ASSIGNMENT
Lift out, unaltered, the lines of the material below between the line holding "pos2: [836, 185, 889, 256]" and the line holding "pos1: [558, 347, 619, 378]", counting both.

DATA FOR THIS EXERCISE

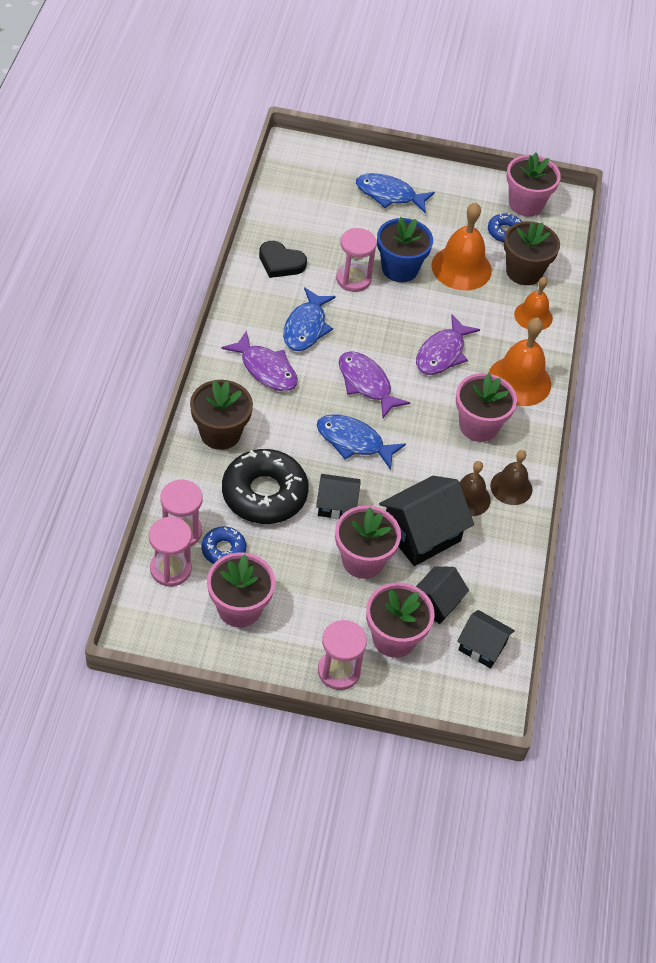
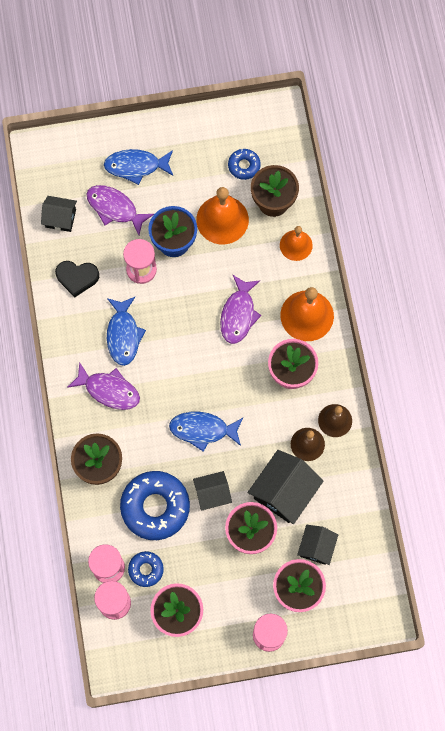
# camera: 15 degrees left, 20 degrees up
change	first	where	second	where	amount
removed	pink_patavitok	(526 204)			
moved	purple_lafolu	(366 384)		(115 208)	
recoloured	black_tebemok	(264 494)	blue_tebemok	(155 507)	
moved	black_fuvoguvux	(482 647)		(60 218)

...

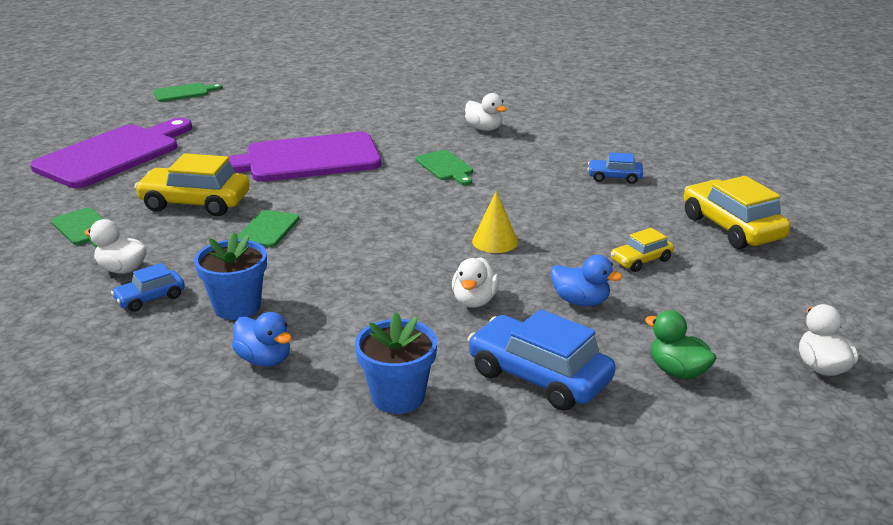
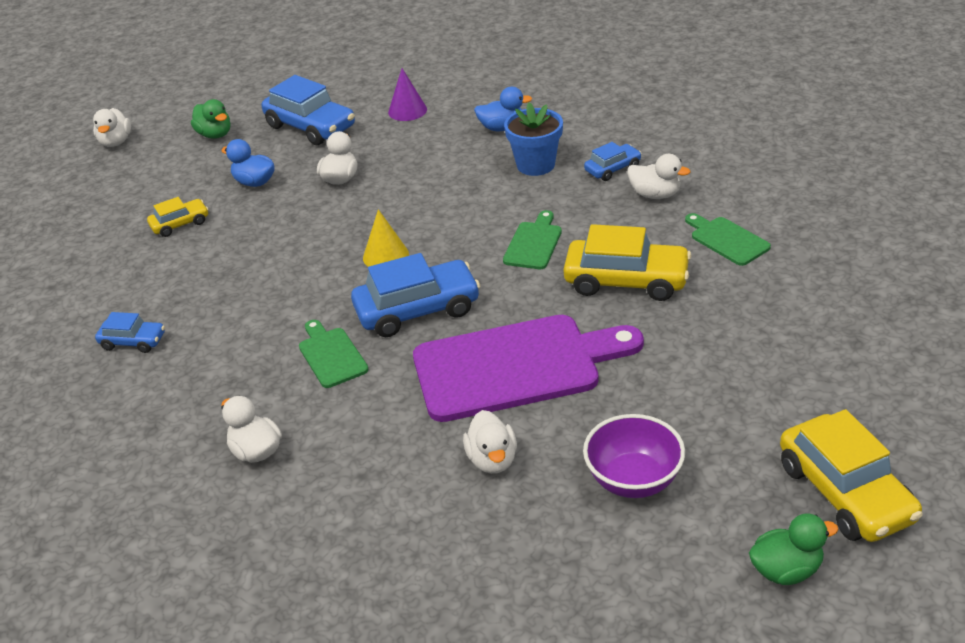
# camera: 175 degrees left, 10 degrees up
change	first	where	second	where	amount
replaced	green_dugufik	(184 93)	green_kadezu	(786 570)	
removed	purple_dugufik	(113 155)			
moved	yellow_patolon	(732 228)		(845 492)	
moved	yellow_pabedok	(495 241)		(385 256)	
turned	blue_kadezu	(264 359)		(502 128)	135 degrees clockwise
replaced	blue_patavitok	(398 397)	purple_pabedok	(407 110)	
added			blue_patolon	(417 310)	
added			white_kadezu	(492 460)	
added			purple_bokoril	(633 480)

* * *

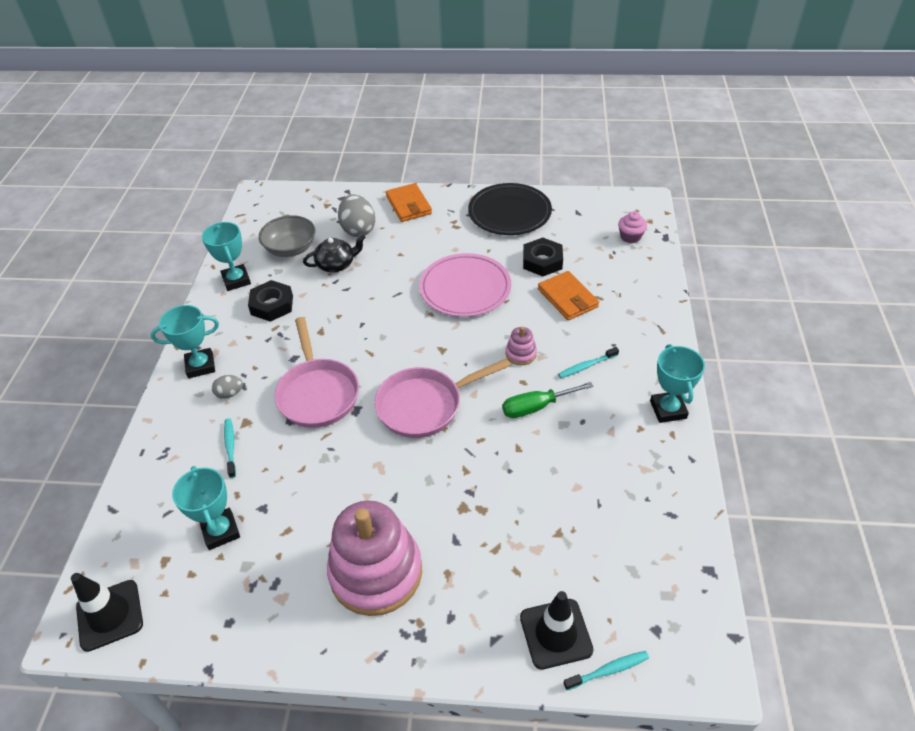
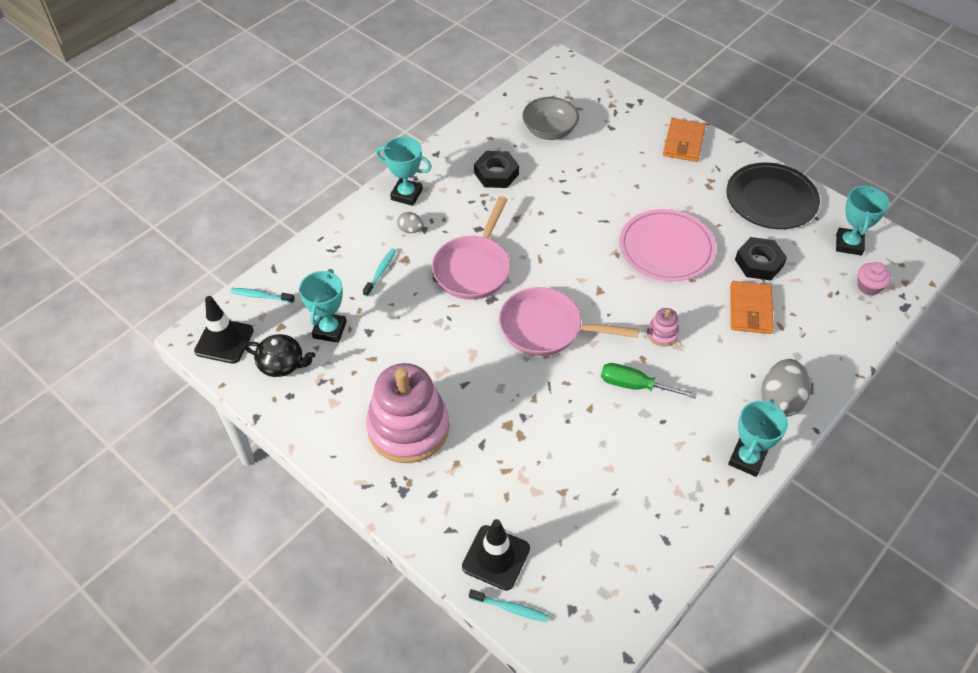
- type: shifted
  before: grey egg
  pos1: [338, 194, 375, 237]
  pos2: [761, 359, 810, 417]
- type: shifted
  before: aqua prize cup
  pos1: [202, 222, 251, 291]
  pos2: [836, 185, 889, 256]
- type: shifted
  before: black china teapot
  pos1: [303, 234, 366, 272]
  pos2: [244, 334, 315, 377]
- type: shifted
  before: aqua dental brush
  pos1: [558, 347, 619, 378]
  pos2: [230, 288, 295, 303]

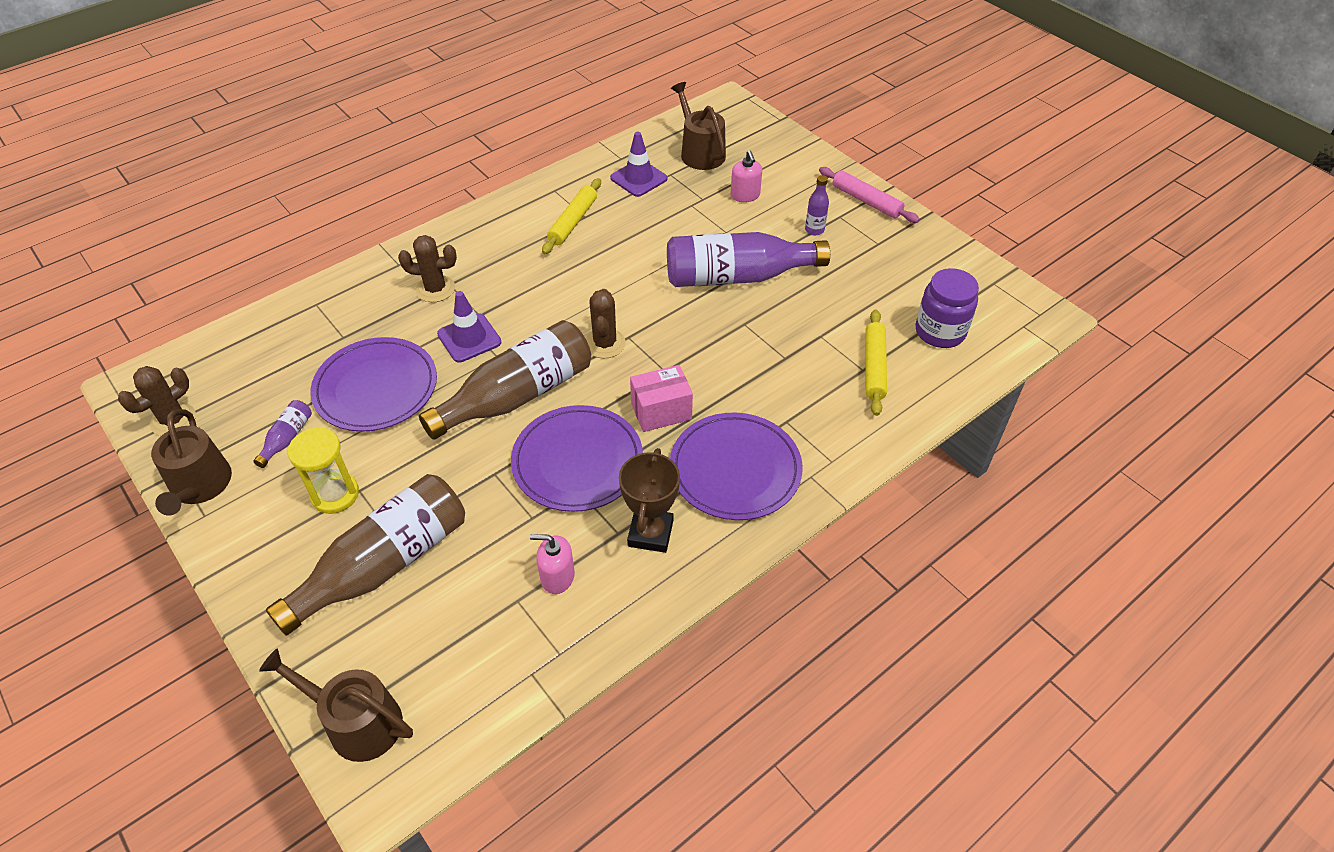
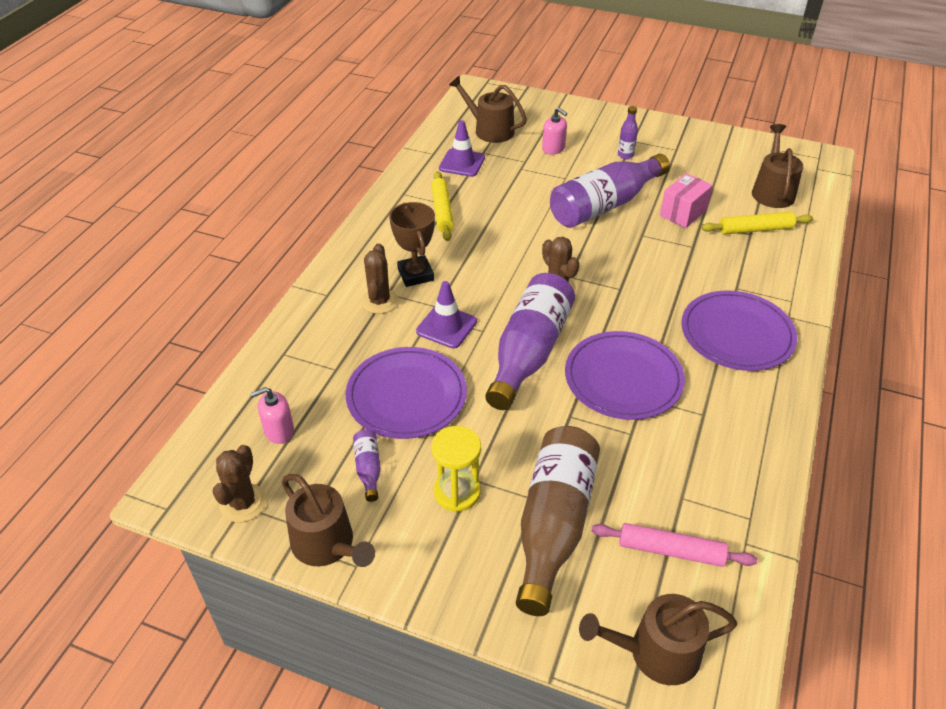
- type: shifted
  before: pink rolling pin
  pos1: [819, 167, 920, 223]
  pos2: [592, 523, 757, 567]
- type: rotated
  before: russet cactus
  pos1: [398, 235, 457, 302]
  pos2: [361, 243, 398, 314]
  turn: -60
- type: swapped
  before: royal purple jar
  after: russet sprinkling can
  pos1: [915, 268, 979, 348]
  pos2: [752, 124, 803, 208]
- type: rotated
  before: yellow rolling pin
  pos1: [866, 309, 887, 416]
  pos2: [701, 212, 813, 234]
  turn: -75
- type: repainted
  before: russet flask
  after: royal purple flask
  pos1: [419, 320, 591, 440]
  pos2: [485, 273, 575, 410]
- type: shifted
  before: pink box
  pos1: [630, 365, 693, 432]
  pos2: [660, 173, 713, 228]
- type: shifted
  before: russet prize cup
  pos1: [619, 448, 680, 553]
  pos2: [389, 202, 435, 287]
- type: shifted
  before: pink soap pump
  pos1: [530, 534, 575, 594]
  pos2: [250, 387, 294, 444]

YOUR SOLUTION
  pos2: [836, 185, 889, 256]
- type: shifted
  before: black china teapot
  pos1: [303, 234, 366, 272]
  pos2: [244, 334, 315, 377]
- type: shifted
  before: aqua dental brush
  pos1: [558, 347, 619, 378]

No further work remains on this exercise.